> _WHAT YOU WILL DO_: When you reach the line containing "GPS pin RX: D5 -> D18" in the records below, start copying exactly, and stop once you have copied the line containing "LUX3 pin GND: GND -> 5V".

> _WORKING DATA_:
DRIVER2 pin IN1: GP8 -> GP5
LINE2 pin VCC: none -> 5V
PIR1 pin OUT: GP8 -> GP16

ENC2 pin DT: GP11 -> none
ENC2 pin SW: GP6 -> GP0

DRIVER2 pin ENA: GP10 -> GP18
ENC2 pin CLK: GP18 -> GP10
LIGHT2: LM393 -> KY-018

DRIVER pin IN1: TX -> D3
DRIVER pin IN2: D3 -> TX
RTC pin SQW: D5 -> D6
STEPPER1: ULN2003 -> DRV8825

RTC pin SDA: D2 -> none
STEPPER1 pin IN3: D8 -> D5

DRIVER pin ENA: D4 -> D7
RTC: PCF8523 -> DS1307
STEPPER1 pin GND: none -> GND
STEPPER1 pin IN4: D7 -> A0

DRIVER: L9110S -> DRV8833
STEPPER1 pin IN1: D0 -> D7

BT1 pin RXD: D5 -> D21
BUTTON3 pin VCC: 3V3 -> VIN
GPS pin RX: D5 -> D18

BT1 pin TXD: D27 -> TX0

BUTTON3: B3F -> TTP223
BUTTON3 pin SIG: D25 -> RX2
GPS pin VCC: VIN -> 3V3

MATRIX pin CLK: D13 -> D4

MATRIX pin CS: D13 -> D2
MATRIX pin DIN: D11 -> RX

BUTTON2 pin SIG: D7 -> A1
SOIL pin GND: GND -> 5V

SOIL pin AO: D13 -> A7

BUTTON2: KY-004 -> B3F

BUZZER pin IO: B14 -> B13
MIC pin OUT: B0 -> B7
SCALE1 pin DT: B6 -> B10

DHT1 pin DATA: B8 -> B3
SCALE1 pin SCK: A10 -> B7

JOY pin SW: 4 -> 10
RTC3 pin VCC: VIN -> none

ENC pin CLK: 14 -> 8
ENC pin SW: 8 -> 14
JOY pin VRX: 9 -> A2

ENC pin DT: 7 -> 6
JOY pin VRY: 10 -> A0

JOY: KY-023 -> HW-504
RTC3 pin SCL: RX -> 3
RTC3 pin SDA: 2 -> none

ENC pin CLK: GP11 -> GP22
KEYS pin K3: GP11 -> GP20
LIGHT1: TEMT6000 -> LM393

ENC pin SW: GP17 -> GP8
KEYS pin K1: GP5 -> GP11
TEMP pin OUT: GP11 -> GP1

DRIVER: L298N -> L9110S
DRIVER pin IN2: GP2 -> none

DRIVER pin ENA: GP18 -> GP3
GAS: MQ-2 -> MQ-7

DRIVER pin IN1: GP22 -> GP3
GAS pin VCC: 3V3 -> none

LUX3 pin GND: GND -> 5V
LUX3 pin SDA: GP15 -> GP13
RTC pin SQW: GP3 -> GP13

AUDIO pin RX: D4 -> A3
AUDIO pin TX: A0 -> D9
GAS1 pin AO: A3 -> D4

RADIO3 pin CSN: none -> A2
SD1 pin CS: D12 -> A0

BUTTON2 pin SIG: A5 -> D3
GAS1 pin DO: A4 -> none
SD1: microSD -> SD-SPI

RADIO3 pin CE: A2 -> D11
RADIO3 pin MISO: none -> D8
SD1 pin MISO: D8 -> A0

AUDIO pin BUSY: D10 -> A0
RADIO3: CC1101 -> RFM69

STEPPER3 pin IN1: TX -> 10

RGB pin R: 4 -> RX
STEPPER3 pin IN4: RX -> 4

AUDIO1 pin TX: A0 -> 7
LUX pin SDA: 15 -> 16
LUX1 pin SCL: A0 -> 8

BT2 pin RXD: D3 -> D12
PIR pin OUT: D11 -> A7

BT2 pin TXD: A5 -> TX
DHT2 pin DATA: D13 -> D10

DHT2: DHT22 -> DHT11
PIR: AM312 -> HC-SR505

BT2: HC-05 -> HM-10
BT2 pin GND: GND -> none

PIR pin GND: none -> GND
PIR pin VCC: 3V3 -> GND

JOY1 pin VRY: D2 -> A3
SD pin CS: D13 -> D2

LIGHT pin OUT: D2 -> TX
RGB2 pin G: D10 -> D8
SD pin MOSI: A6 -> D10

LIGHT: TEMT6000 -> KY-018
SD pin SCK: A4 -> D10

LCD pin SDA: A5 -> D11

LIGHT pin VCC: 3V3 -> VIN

> _YOUR RESPONSE_:
GPS pin RX: D5 -> D18

BT1 pin TXD: D27 -> TX0

BUTTON3: B3F -> TTP223
BUTTON3 pin SIG: D25 -> RX2
GPS pin VCC: VIN -> 3V3

MATRIX pin CLK: D13 -> D4

MATRIX pin CS: D13 -> D2
MATRIX pin DIN: D11 -> RX

BUTTON2 pin SIG: D7 -> A1
SOIL pin GND: GND -> 5V

SOIL pin AO: D13 -> A7

BUTTON2: KY-004 -> B3F

BUZZER pin IO: B14 -> B13
MIC pin OUT: B0 -> B7
SCALE1 pin DT: B6 -> B10

DHT1 pin DATA: B8 -> B3
SCALE1 pin SCK: A10 -> B7

JOY pin SW: 4 -> 10
RTC3 pin VCC: VIN -> none

ENC pin CLK: 14 -> 8
ENC pin SW: 8 -> 14
JOY pin VRX: 9 -> A2

ENC pin DT: 7 -> 6
JOY pin VRY: 10 -> A0

JOY: KY-023 -> HW-504
RTC3 pin SCL: RX -> 3
RTC3 pin SDA: 2 -> none

ENC pin CLK: GP11 -> GP22
KEYS pin K3: GP11 -> GP20
LIGHT1: TEMT6000 -> LM393

ENC pin SW: GP17 -> GP8
KEYS pin K1: GP5 -> GP11
TEMP pin OUT: GP11 -> GP1

DRIVER: L298N -> L9110S
DRIVER pin IN2: GP2 -> none

DRIVER pin ENA: GP18 -> GP3
GAS: MQ-2 -> MQ-7

DRIVER pin IN1: GP22 -> GP3
GAS pin VCC: 3V3 -> none

LUX3 pin GND: GND -> 5V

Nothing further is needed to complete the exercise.